To do »
Starting at the line that contains "yellow_bread_board 347 488", return every line through the end of the data exactly, without pictures.

Coordinate-based change listings:
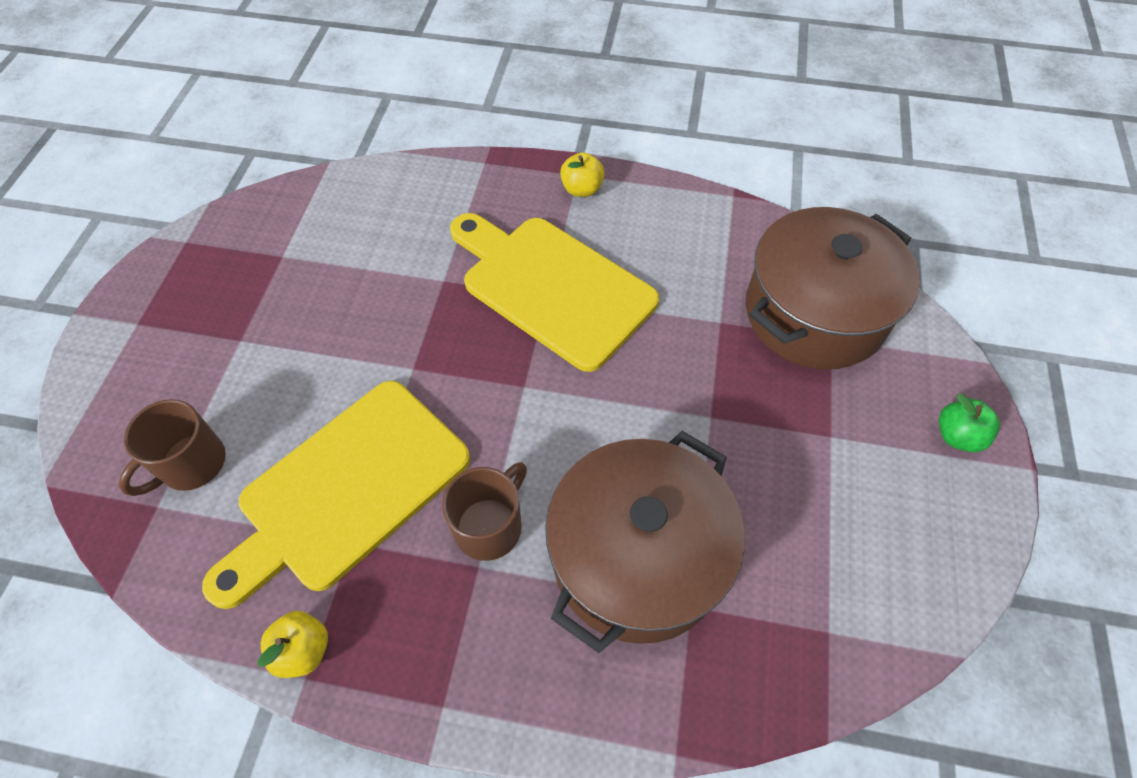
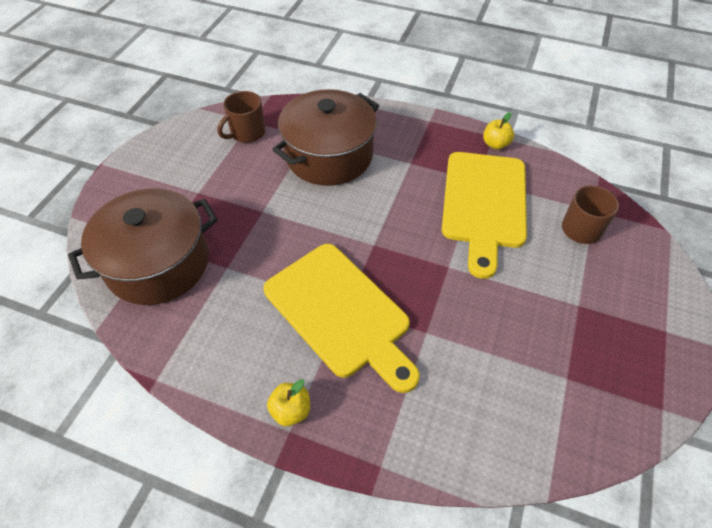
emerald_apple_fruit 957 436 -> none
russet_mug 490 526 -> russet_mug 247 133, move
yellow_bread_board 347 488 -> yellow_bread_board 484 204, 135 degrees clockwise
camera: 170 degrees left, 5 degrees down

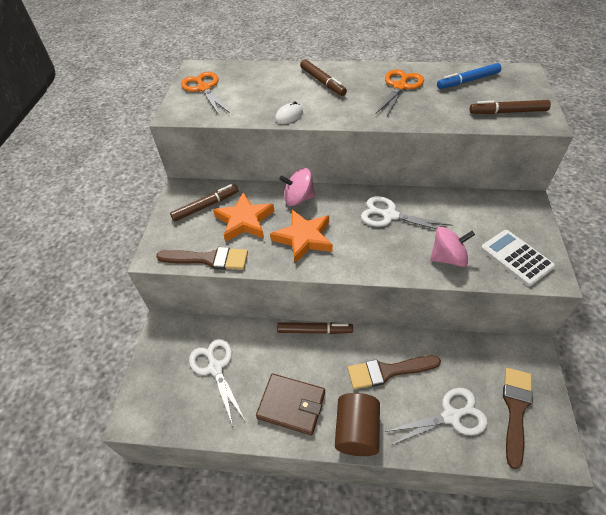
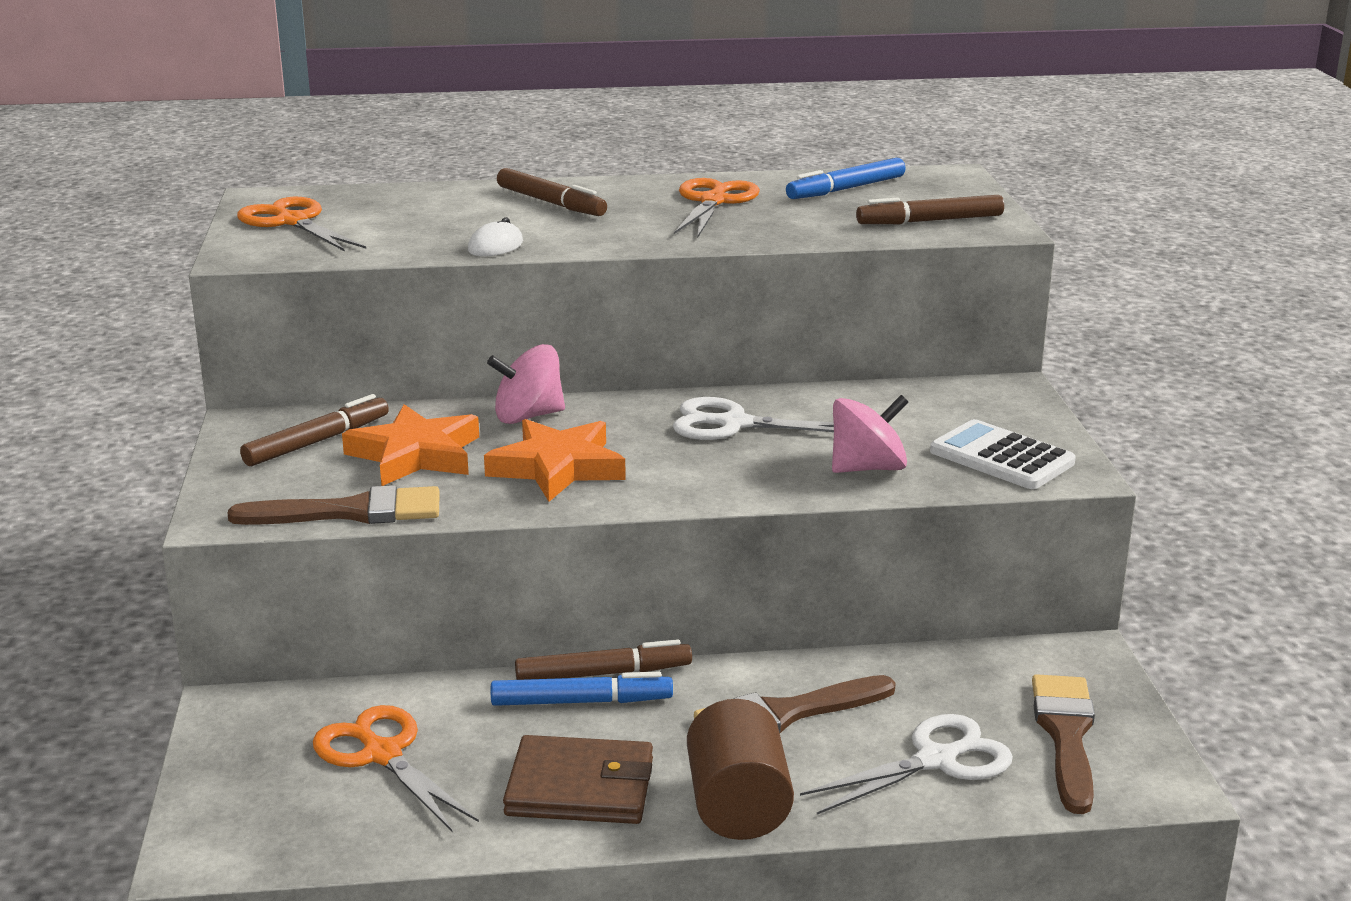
none -> blue_marker 581 702
white_shears 215 368 -> orange_shears 382 754
camera: 15 degrees left, 25 degrees down

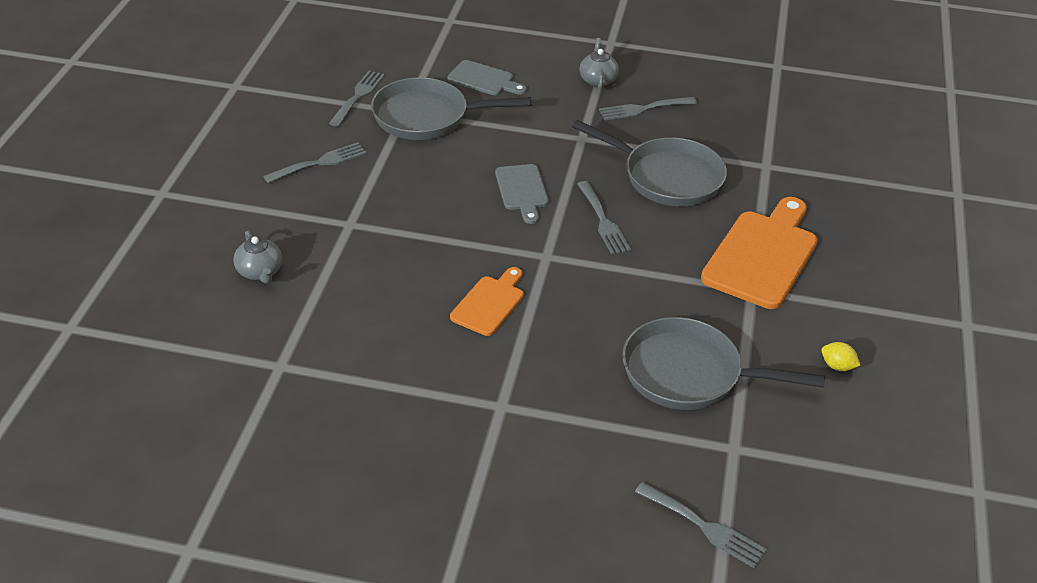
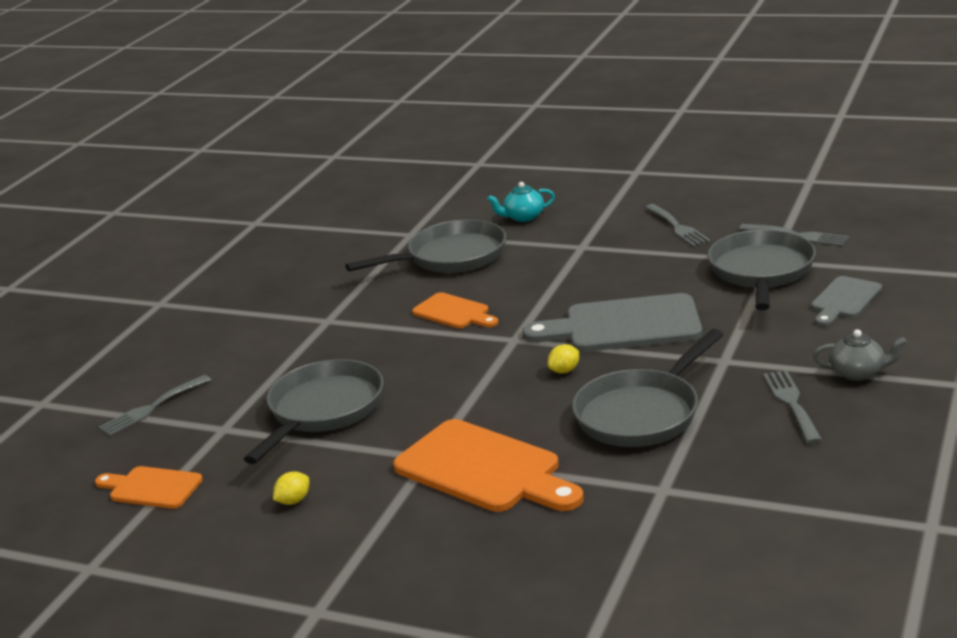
none -> orange_bread_board 151 488
none -> grey_pan 451 257
grey_dinner_fork 603 221 -> yellow_lemon 564 371
grey_china_teapot 260 272 -> teal_china_teapot 523 217
grey_bread_board 522 190 -> grey_bread_board 624 325, x1.79
camera: 105 degrees right, 15 degrees down

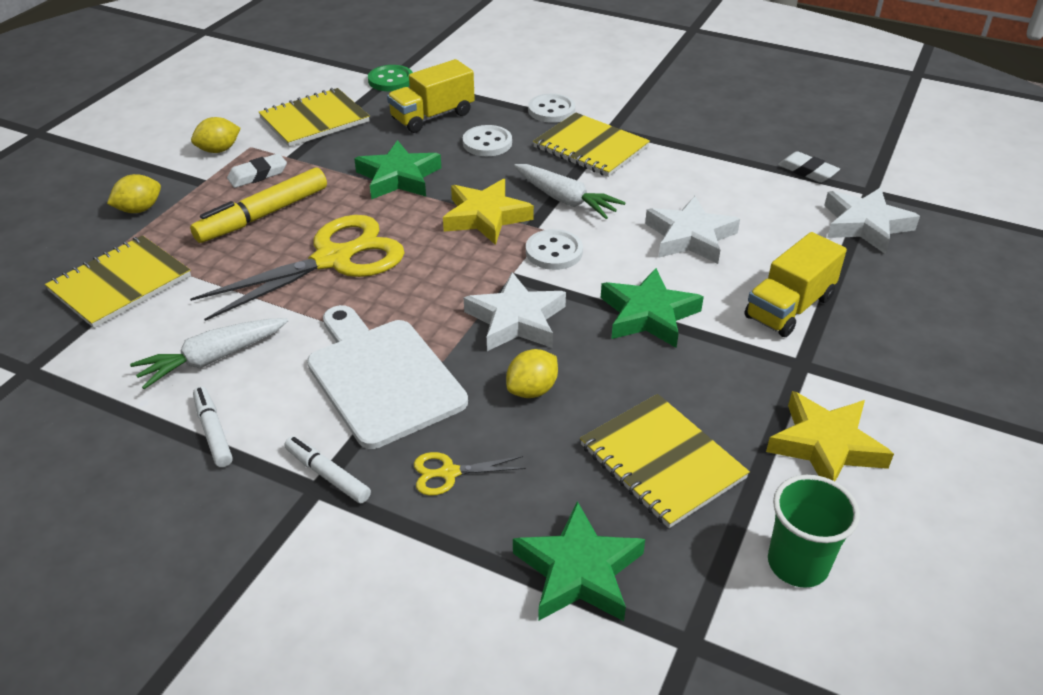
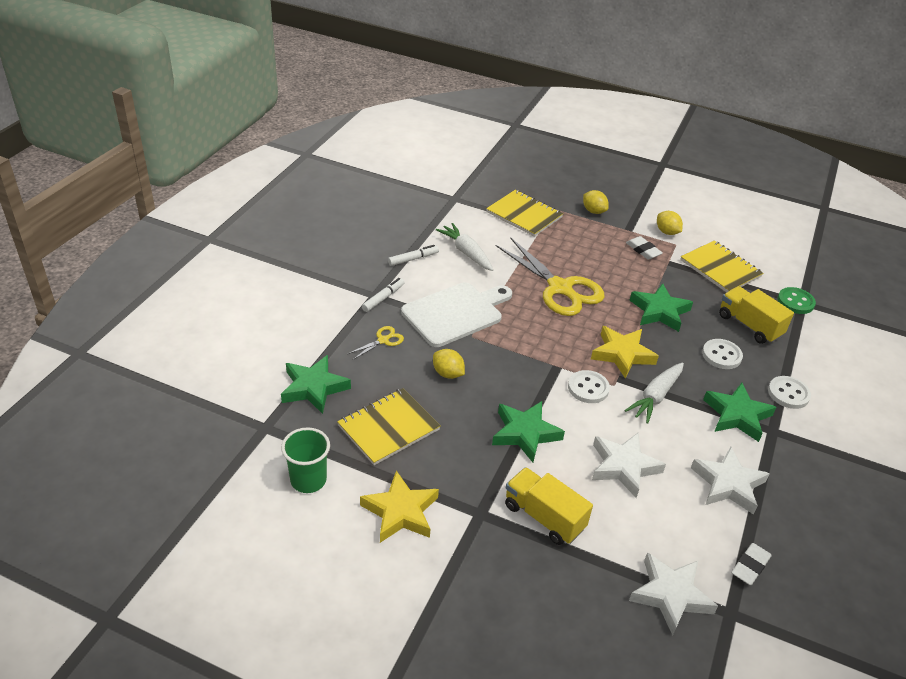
yellow_marker 263 215 -> none
white_star_shape 516 320 -> white_star_shape 728 484, move
yellow_exercise_book 591 147 -> emerald_star_shape 737 415
yellow_shears 449 473 -> yellow_shears 383 340, 60 degrees clockwise
camera: 85 degrees right, 0 degrees up

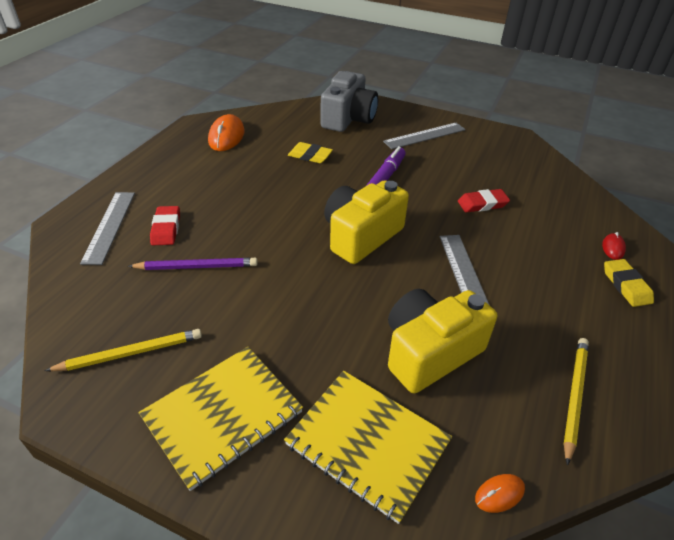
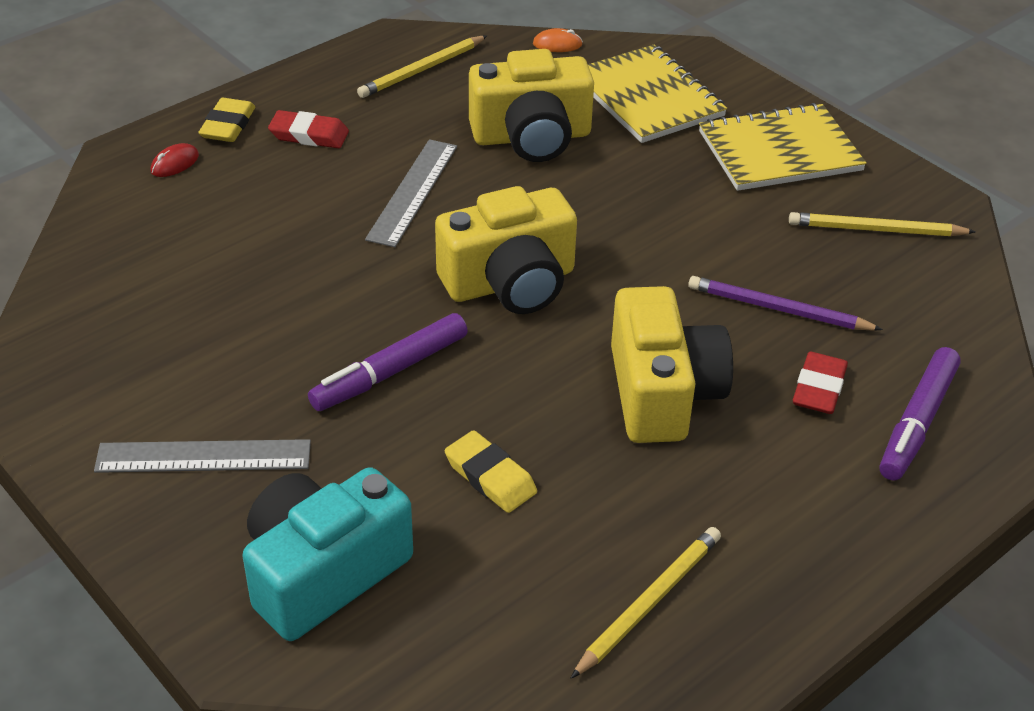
none -> yellow_camera 663 393
scarlet_pencil_eraser 482 204 -> scarlet_pencil_eraser 309 135, move
grey_straightedge 109 226 -> royal_purple_marker 917 422
orange_PC_mouse 226 136 -> yellow_pencil 648 603
grey_camera 348 119 -> teal_camera 323 573
camera: 155 degrees left, 0 degrees up

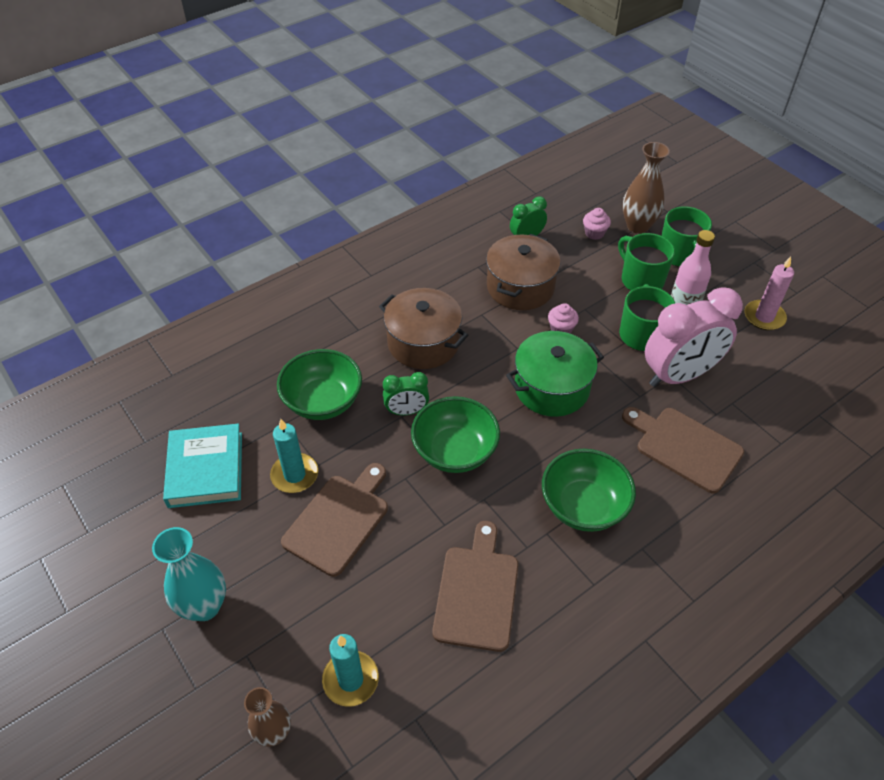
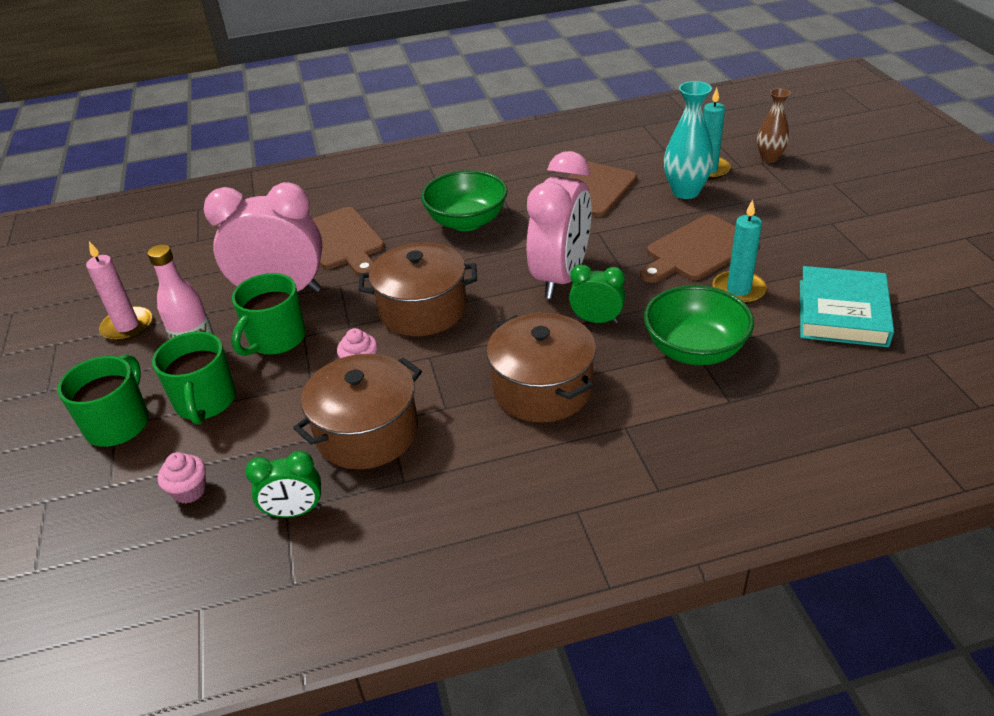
russet_tall_vase 637 226 -> none
teal_tall_vase 204 606 -> teal_tall_vase 685 192, move
emerald_bowl 455 451 -> rosy_bedside_clock 560 277
emerald_cooking_pot 551 388 -> russet_cooking_pot 422 309
camera: 155 degrees left, 10 degrees down

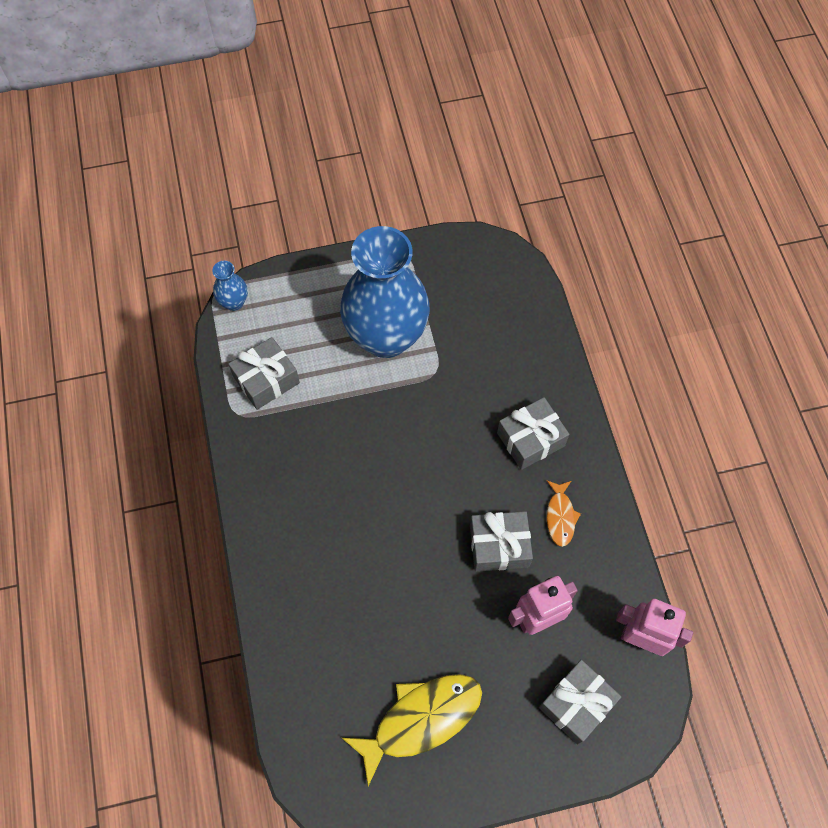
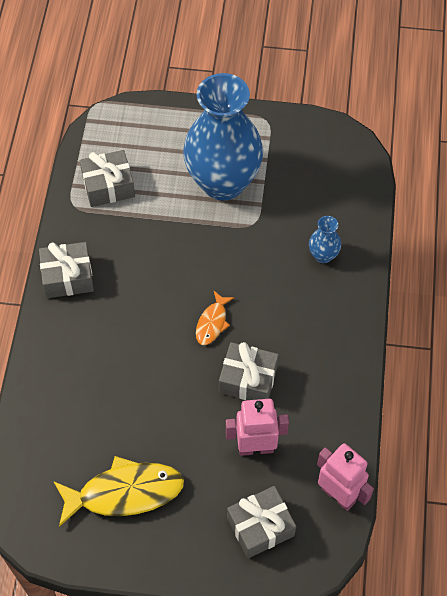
blue_tall_vase 234 302 -> blue_tall_vase 323 255, move
grey_gift 530 439 -> grey_gift 68 277, move
orange_toy_fish 560 516 -> orange_toy_fish 212 323, move
camera: 20 degrees right, 5 degrees down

Answer section »
yellow_bread_board 347 488 -> yellow_bread_board 484 204, 135 degrees clockwise
camera: 170 degrees left, 5 degrees down

none -> blue_marker 581 702
white_shears 215 368 -> orange_shears 382 754
camera: 15 degrees left, 25 degrees down

none -> orange_bread_board 151 488
none -> grey_pan 451 257
grey_dinner_fork 603 221 -> yellow_lemon 564 371
grey_china_teapot 260 272 -> teal_china_teapot 523 217
grey_bread_board 522 190 -> grey_bread_board 624 325, x1.79
camera: 105 degrees right, 15 degrees down

yellow_marker 263 215 -> none
white_star_shape 516 320 -> white_star_shape 728 484, move
yellow_exercise_book 591 147 -> emerald_star_shape 737 415
yellow_shears 449 473 -> yellow_shears 383 340, 60 degrees clockwise
camera: 85 degrees right, 0 degrees up

none -> yellow_camera 663 393
scarlet_pencil_eraser 482 204 -> scarlet_pencil_eraser 309 135, move
grey_straightedge 109 226 -> royal_purple_marker 917 422
orange_PC_mouse 226 136 -> yellow_pencil 648 603
grey_camera 348 119 -> teal_camera 323 573
camera: 155 degrees left, 0 degrees up

russet_tall_vase 637 226 -> none
teal_tall_vase 204 606 -> teal_tall_vase 685 192, move
emerald_bowl 455 451 -> rosy_bedside_clock 560 277
emerald_cooking_pot 551 388 -> russet_cooking_pot 422 309
camera: 155 degrees left, 10 degrees down

blue_tall_vase 234 302 -> blue_tall_vase 323 255, move
grey_gift 530 439 -> grey_gift 68 277, move
orange_toy_fish 560 516 -> orange_toy_fish 212 323, move
camera: 20 degrees right, 5 degrees down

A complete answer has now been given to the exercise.